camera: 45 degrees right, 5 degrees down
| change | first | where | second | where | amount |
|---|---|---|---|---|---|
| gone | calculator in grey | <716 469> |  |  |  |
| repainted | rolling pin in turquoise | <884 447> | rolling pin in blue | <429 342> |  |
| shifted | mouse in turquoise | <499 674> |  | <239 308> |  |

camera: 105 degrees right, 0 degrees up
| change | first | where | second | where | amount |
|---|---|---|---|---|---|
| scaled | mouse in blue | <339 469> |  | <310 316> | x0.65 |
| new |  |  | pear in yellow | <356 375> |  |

### [What this task involves]
Your response should consist of the data above, duplicated exactly.

### [Task solution]
camera: 45 degrees right, 5 degrees down
| change | first | where | second | where | amount |
|---|---|---|---|---|---|
| gone | calculator in grey | <716 469> |  |  |  |
| repainted | rolling pin in turquoise | <884 447> | rolling pin in blue | <429 342> |  |
| shifted | mouse in turquoise | <499 674> |  | <239 308> |  |

camera: 105 degrees right, 0 degrees up
| change | first | where | second | where | amount |
|---|---|---|---|---|---|
| scaled | mouse in blue | <339 469> |  | <310 316> | x0.65 |
| new |  |  | pear in yellow | <356 375> |  |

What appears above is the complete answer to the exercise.